- _Data segment_:
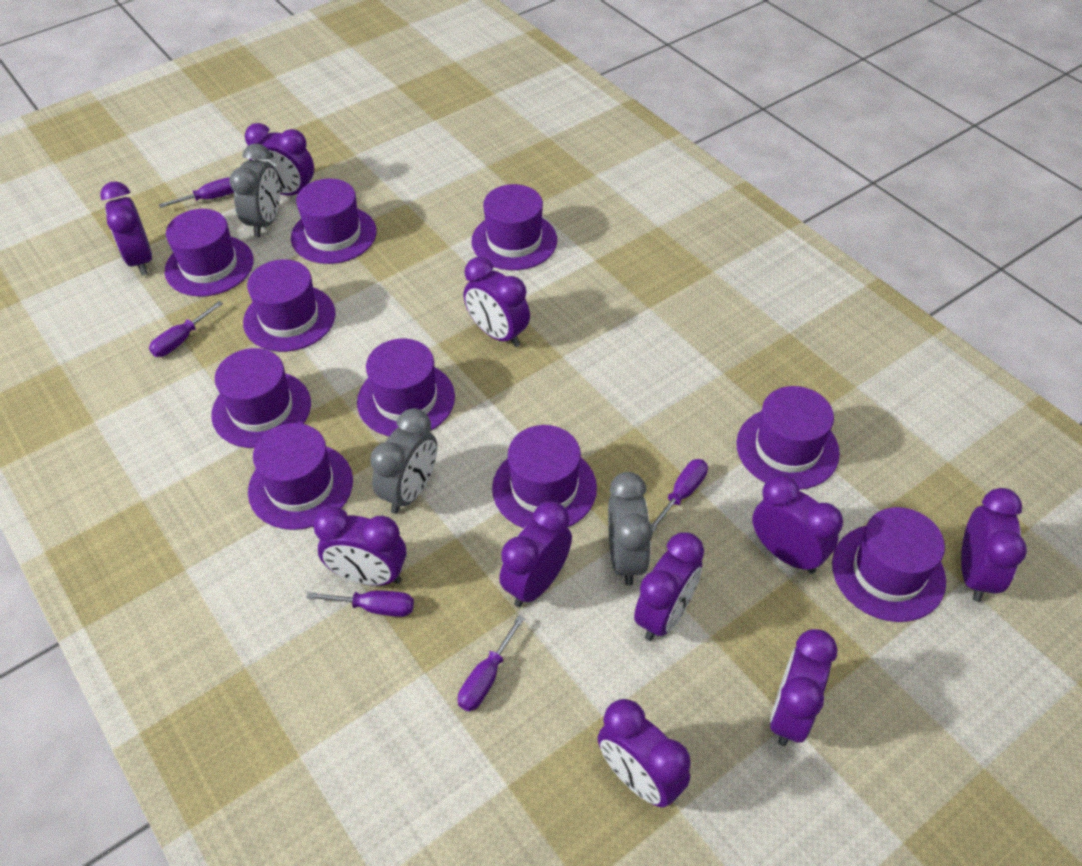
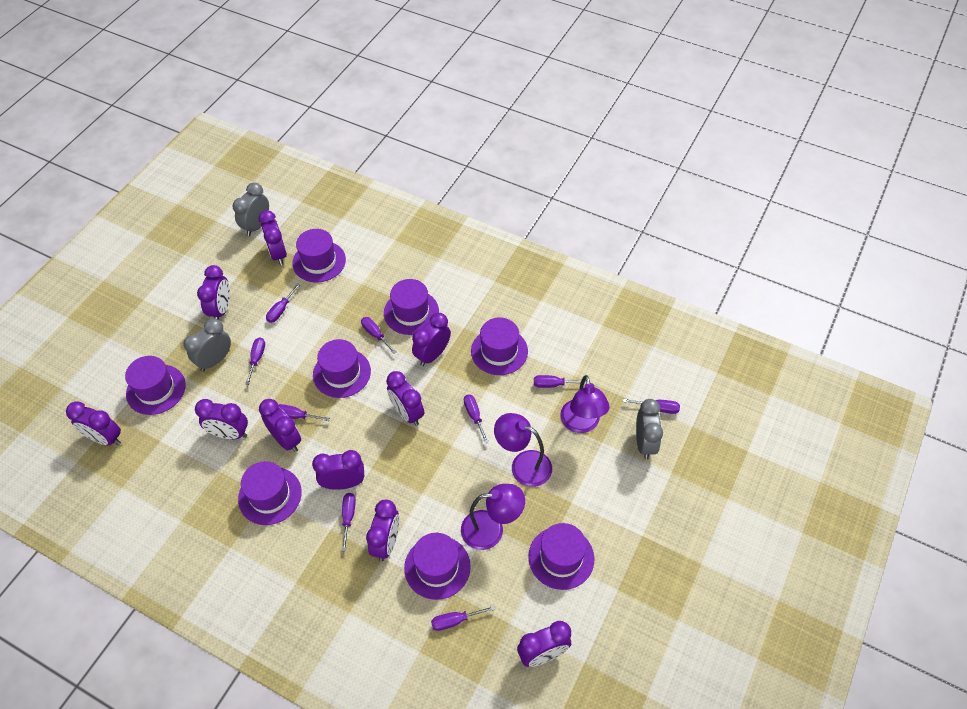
purple hat: 10 -> 8
purple lamp: 0 -> 3
purple screwdriver: 5 -> 9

- _What you are asked to do_: Take the whole listing above and copy it exactly. Pictures do not go into the copy.

- _Result of this task_:
purple hat: 10 -> 8
purple lamp: 0 -> 3
purple screwdriver: 5 -> 9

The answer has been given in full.